[Before-and-after object listings]
⟨

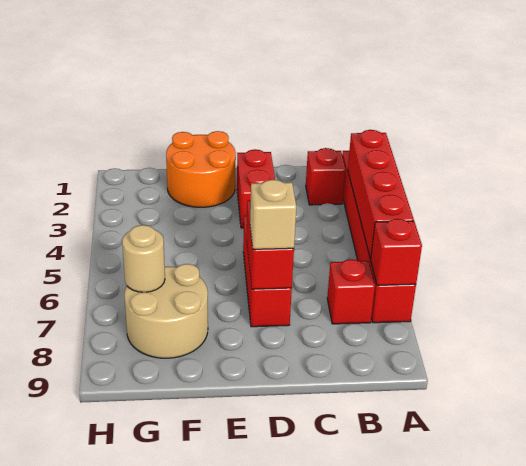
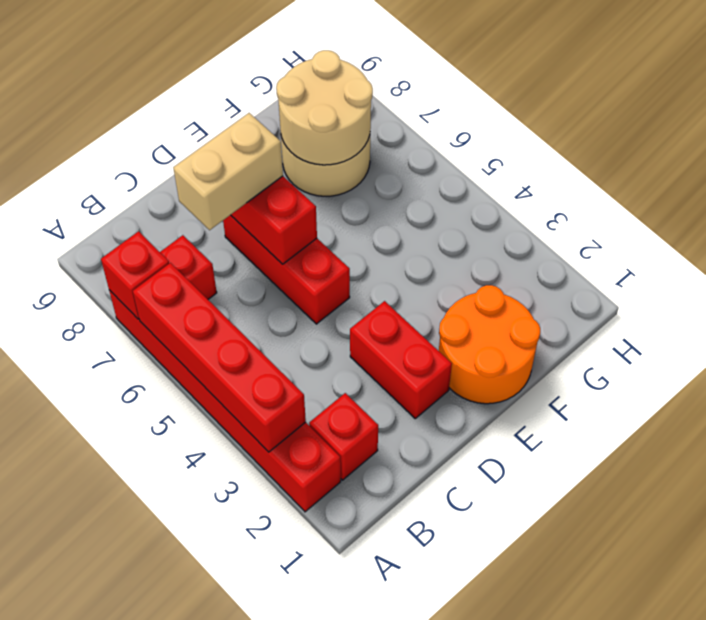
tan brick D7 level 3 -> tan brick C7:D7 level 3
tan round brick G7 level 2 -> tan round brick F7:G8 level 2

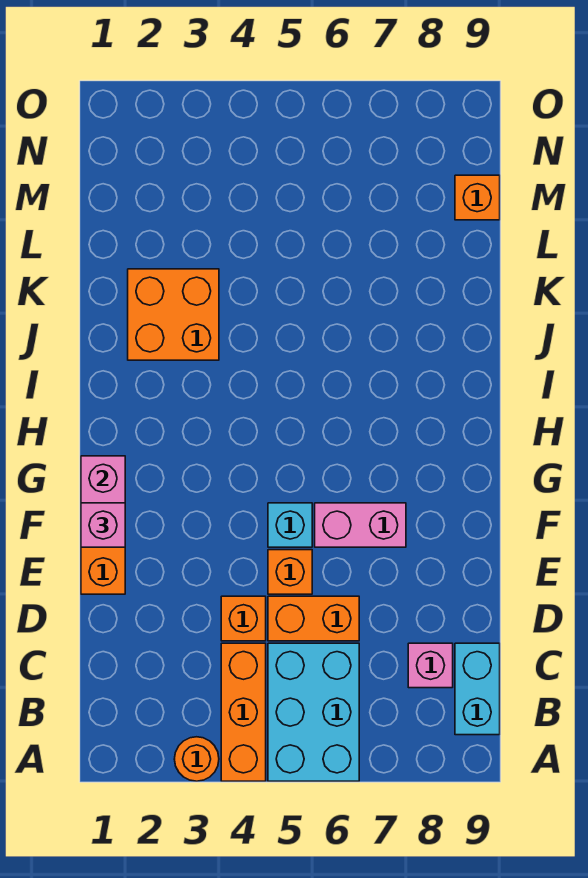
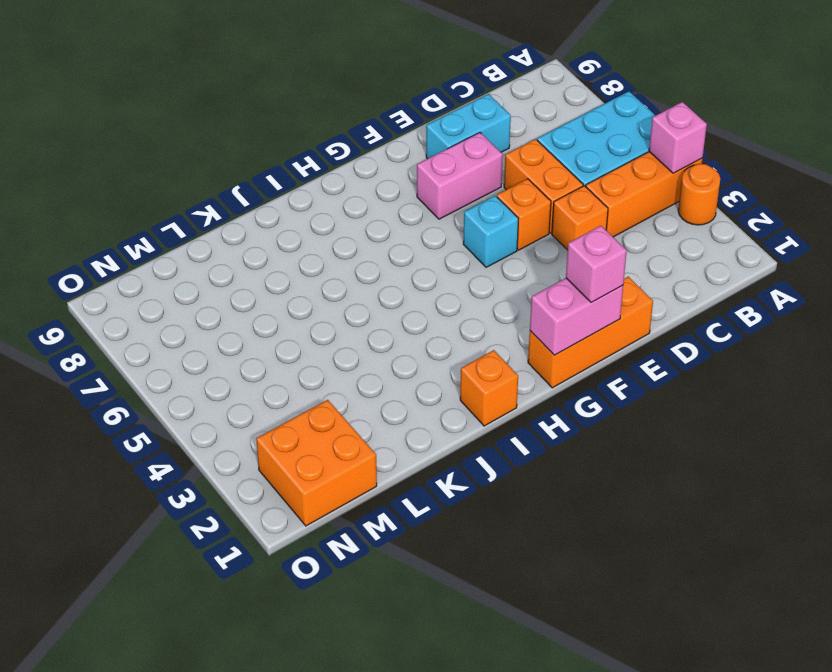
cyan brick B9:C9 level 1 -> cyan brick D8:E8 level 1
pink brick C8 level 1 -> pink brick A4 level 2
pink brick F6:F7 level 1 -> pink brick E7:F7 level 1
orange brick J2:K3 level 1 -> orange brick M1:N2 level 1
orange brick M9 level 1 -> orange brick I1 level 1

⟩

# [TASK STATEMENT]
How many lines of these entries hold the string "orange"? Answer with the number alone.

# [OUTPUT FOR THIS TASK]
2